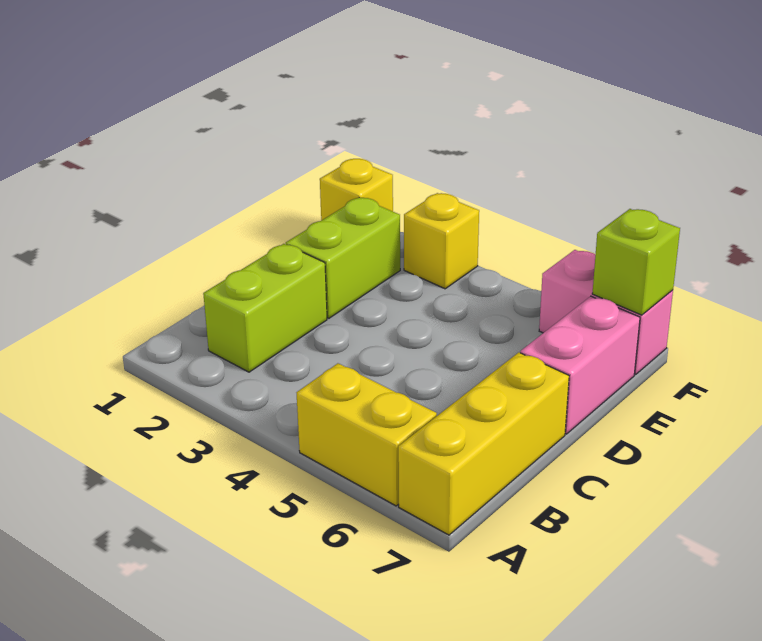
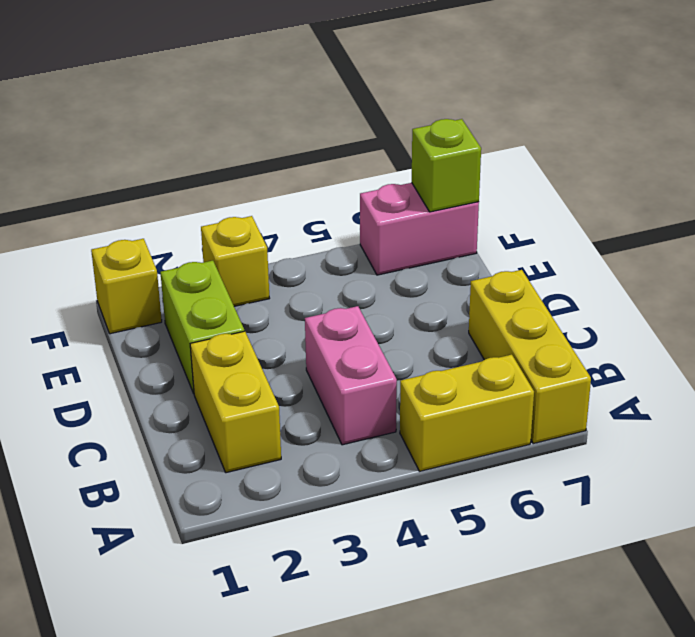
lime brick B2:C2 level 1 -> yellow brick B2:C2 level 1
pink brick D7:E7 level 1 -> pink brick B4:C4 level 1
---
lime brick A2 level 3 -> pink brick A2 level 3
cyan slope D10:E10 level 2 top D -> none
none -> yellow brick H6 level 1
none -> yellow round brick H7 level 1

= Problem to work on =
As listed above, the lines from the line with "cyan slope D10:E10 level 2 top D -> none" to the line with "none -> yellow round brick H7 level 1" are to be echoed exactly, with both ends included and nothing added.

= Solution for this task =
cyan slope D10:E10 level 2 top D -> none
none -> yellow brick H6 level 1
none -> yellow round brick H7 level 1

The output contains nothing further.